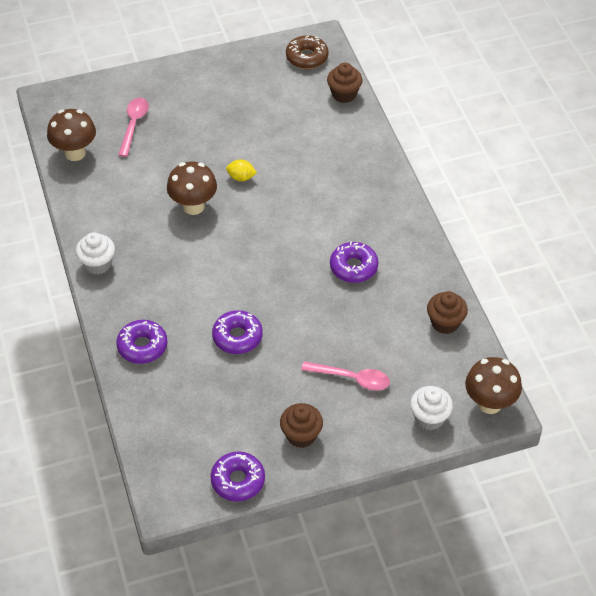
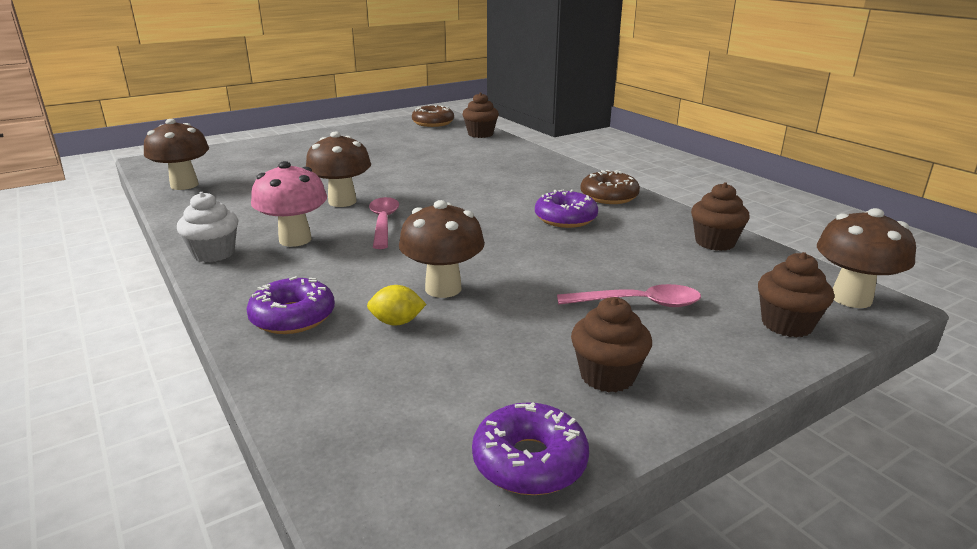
camera: 15 degrees left, 25 degrees down
pink spoon [118,98,149,157] -> pink spoon moved to [369,197,399,249]
purple donut [212,310,263,354] -> brown mushroom [399,200,485,298]
yellow lemon [226,159,257,181] -> yellow lemon moved to [367,285,426,326]
white cupcake [410,386,453,430] -> brown cupcake [758,252,834,338]
none -> pink mushroom [251,161,327,247]
none -> brown donut [580,170,640,204]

────────────────

About this task:
Count how many lines above carry the word "mushroom". Only the number is required.

Task solution:
2